**Material provided**
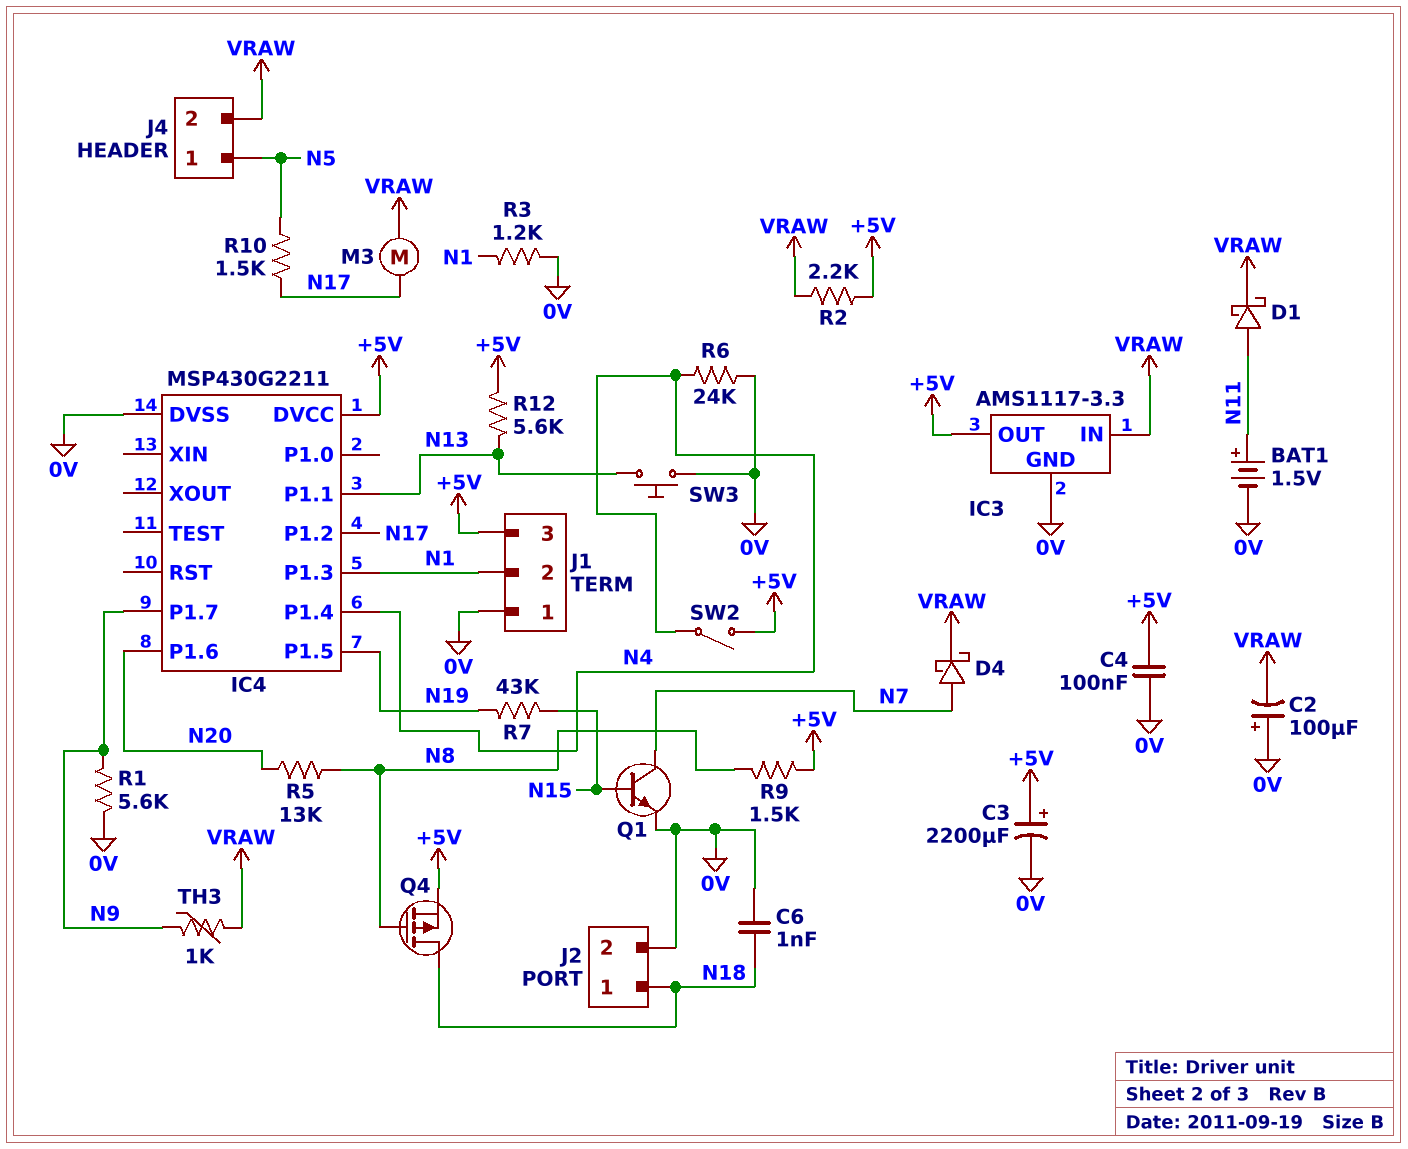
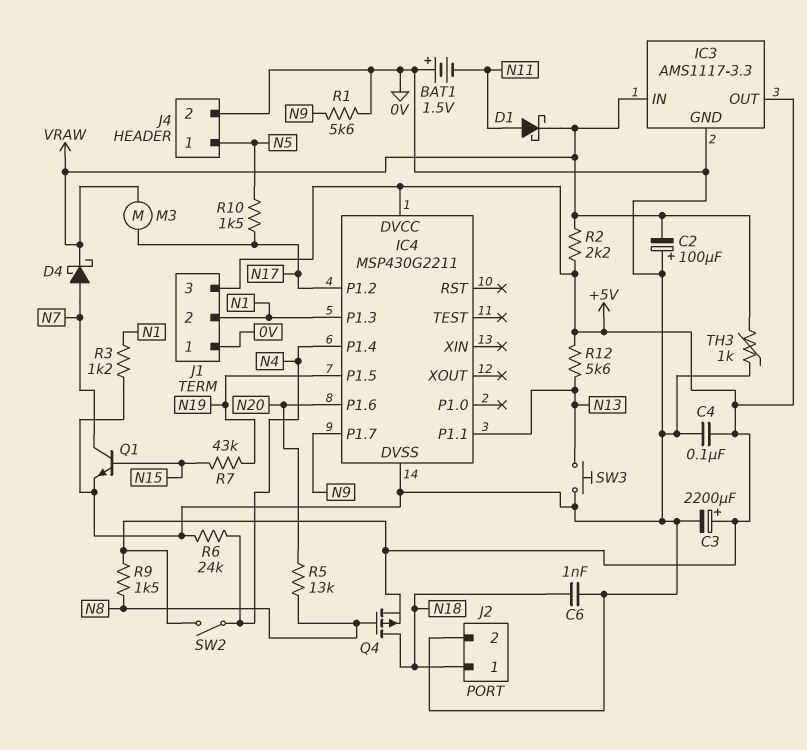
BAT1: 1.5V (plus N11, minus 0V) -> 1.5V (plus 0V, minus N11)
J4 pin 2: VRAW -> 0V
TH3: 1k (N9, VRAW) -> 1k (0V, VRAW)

==

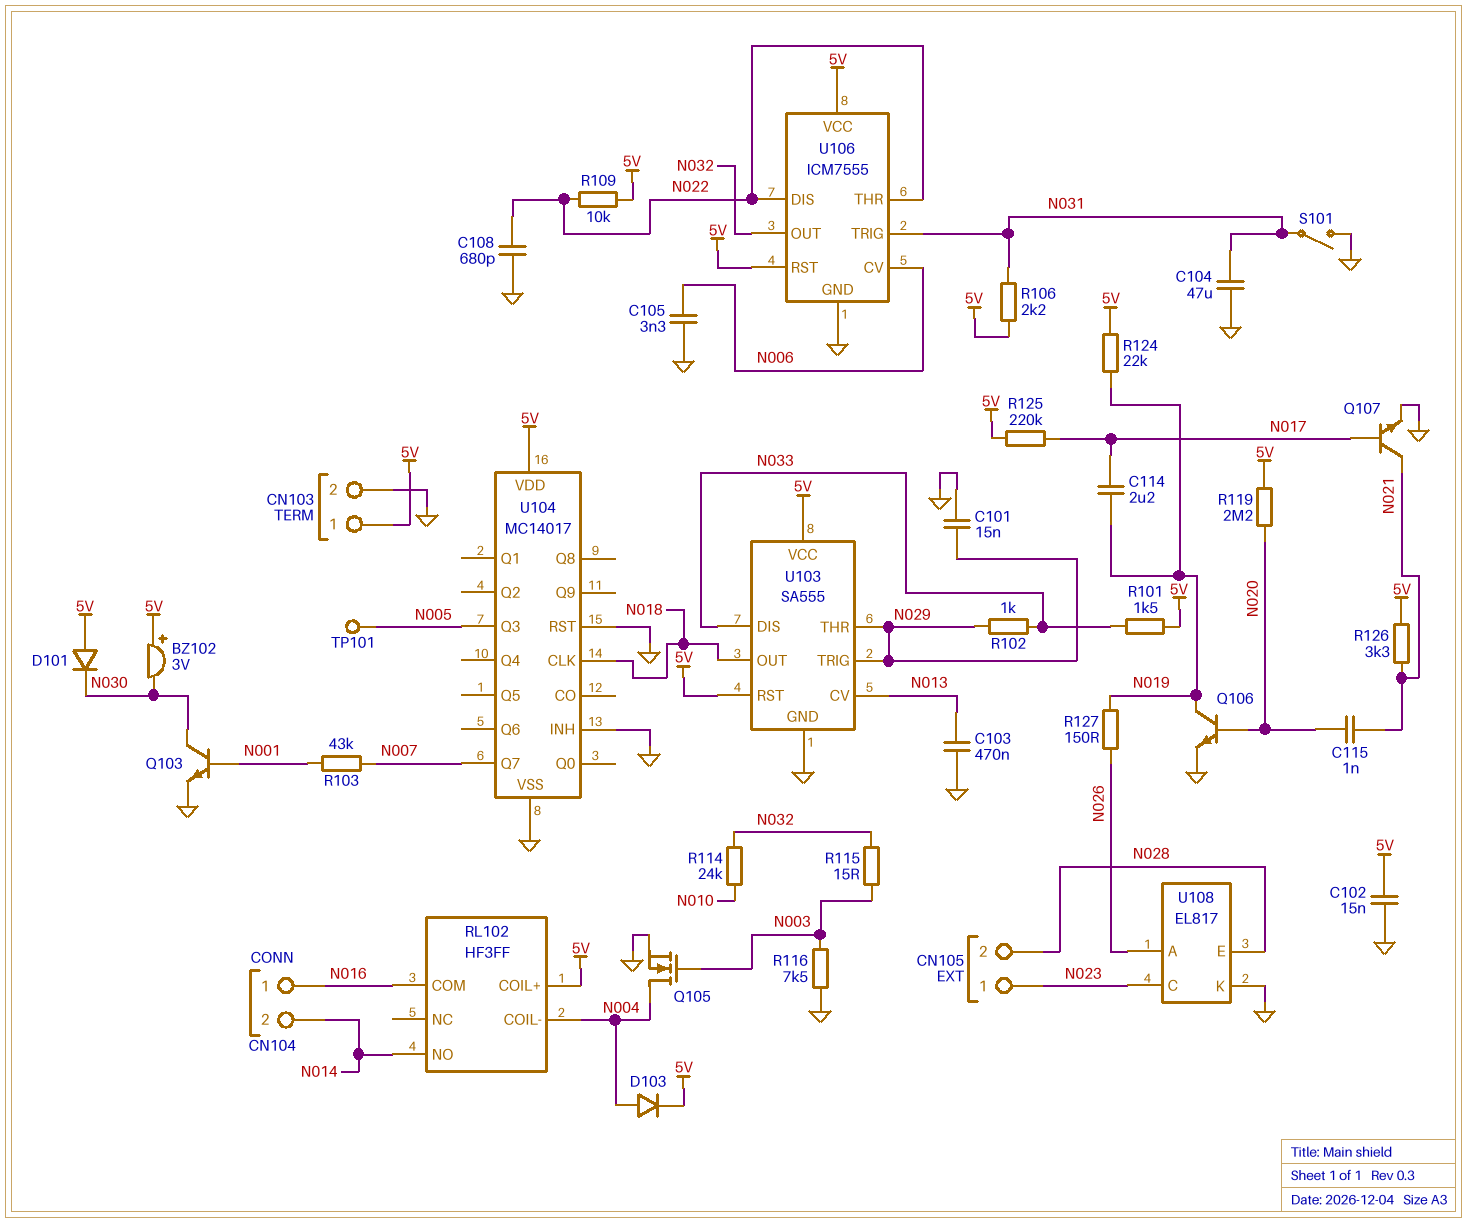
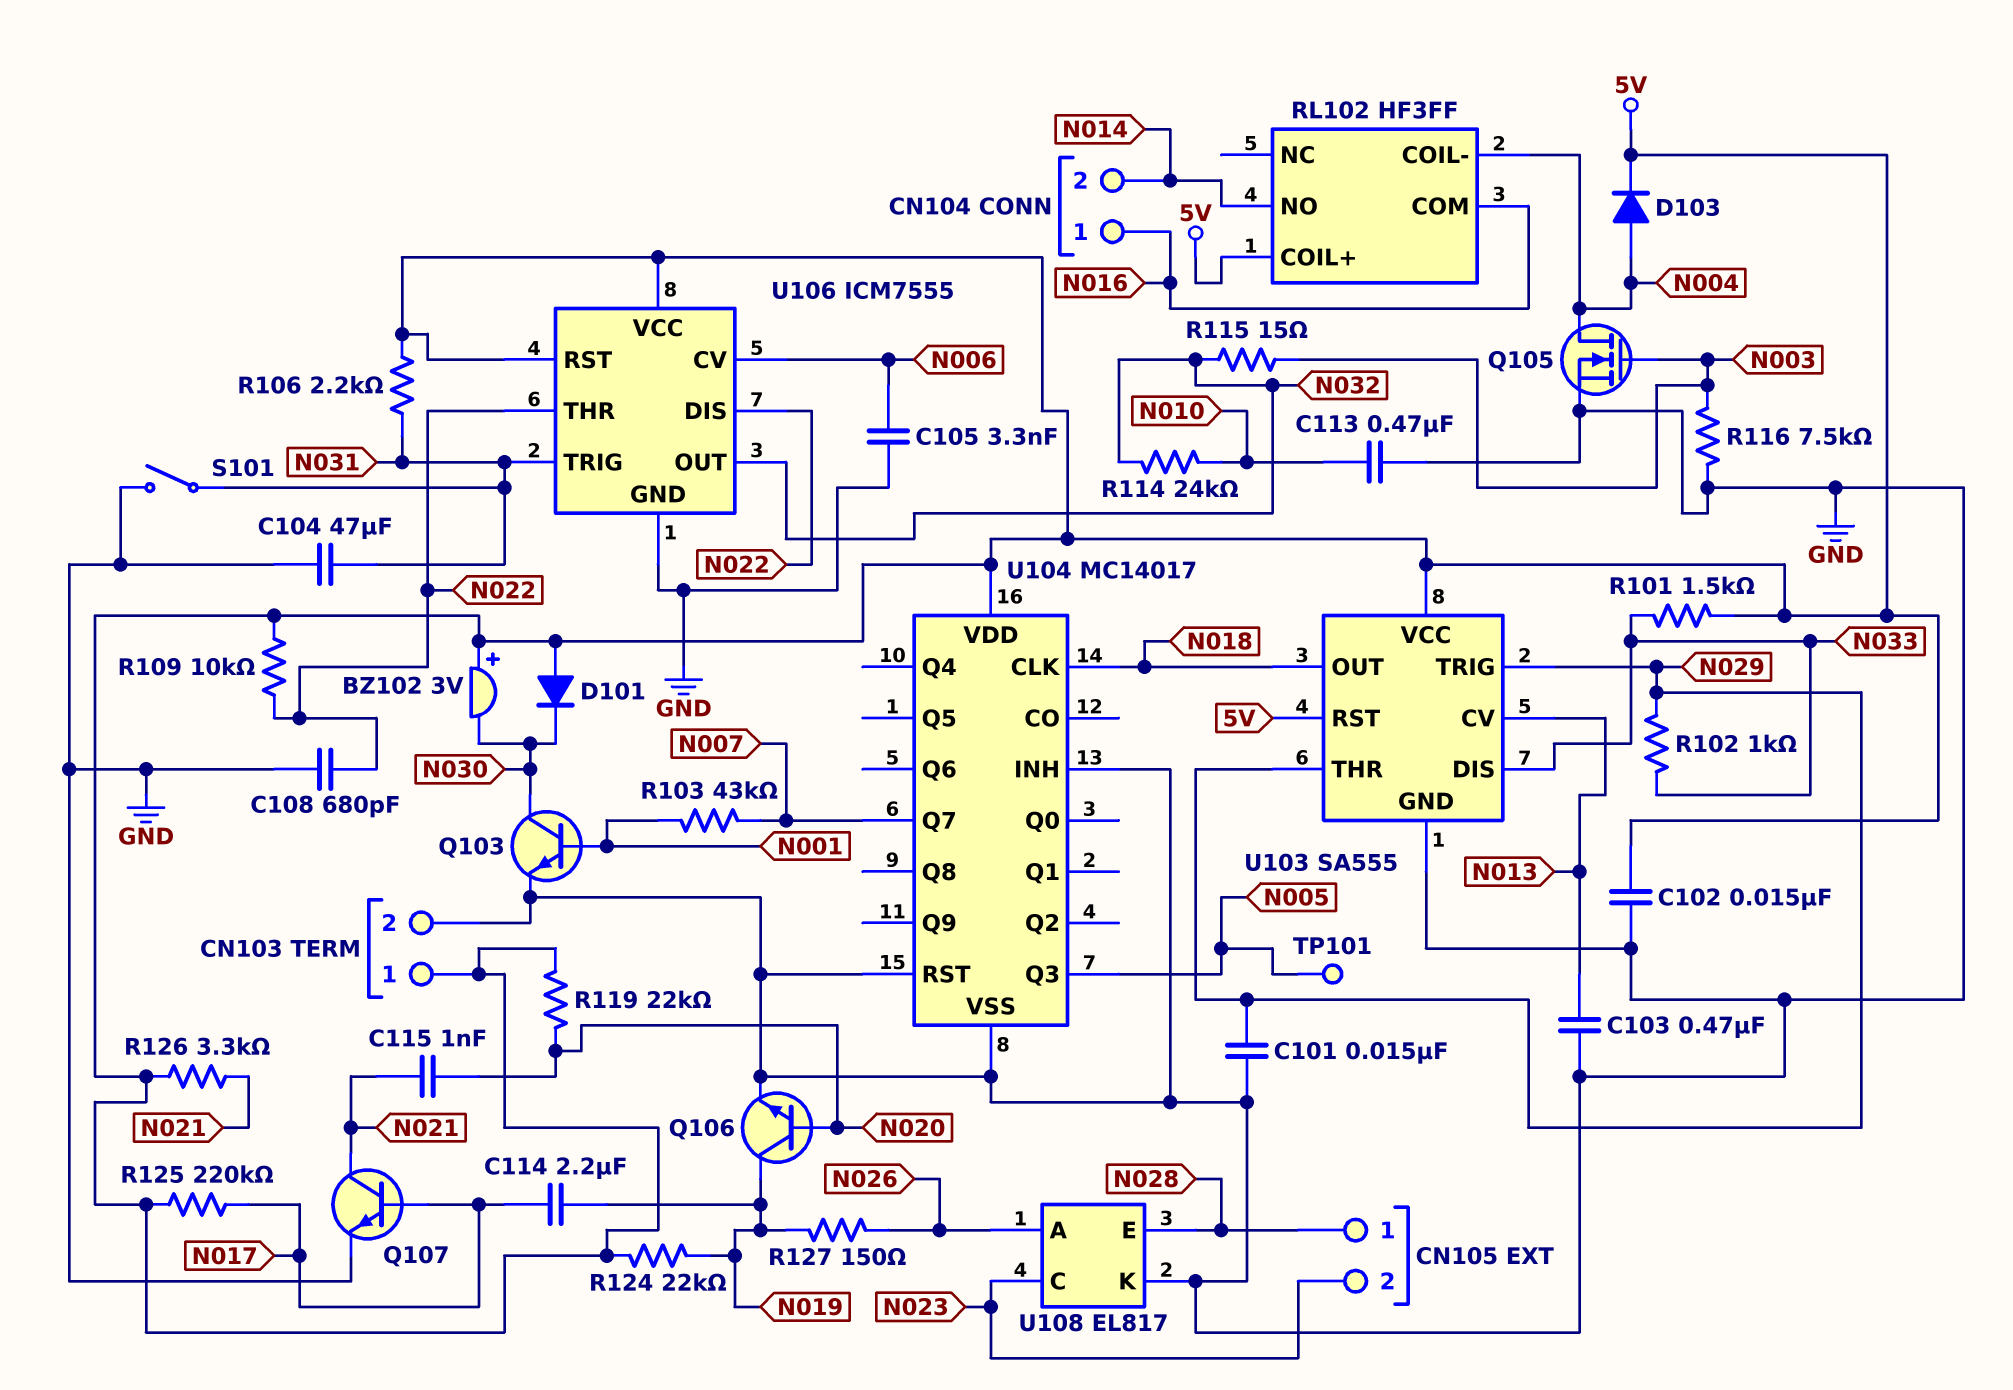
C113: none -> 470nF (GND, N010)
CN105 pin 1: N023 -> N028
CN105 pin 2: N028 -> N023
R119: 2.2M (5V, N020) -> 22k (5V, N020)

**Work item**
Copy the lines that hold the word "VRAW". Take them from the records above.

**Answer below**
J4 pin 2: VRAW -> 0V
TH3: 1k (N9, VRAW) -> 1k (0V, VRAW)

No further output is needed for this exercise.